# RECORD EXTRACTS
____
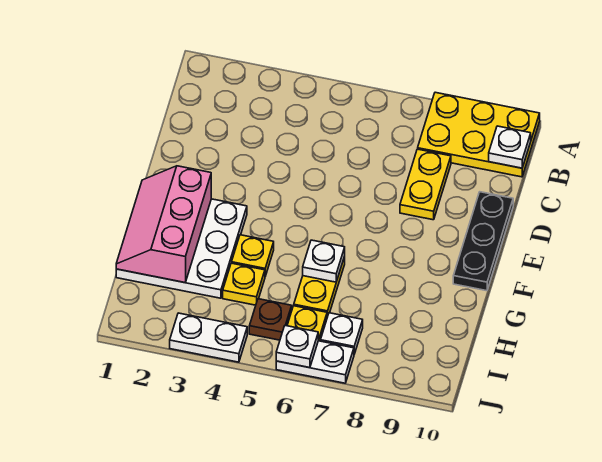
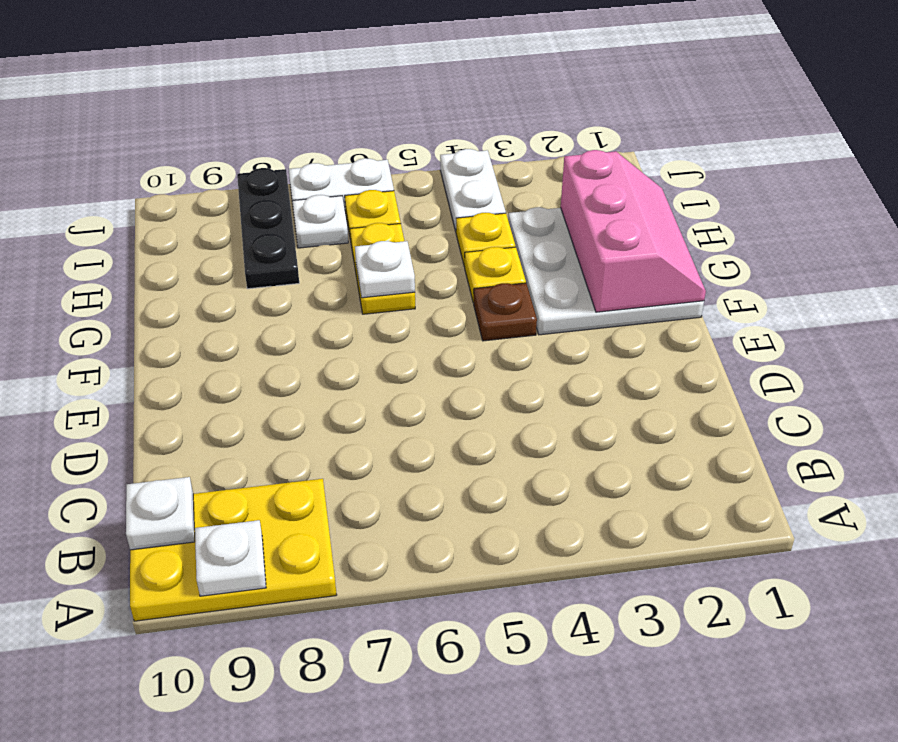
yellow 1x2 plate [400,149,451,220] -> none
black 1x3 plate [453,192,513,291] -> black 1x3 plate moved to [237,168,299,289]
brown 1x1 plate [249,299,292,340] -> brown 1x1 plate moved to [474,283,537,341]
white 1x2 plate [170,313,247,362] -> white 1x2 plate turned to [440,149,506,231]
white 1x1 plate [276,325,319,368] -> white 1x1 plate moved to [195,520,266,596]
____
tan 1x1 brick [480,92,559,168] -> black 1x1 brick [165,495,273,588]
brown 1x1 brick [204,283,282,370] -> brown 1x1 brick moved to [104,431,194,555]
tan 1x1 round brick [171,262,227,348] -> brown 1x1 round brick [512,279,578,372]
____
# WHAT IS REQUIRED
Wherever the string "white" is found in the listing above, copy the line that contains it.

# TASK SOLUTION
white 1x2 plate [170,313,247,362] -> white 1x2 plate turned to [440,149,506,231]
white 1x1 plate [276,325,319,368] -> white 1x1 plate moved to [195,520,266,596]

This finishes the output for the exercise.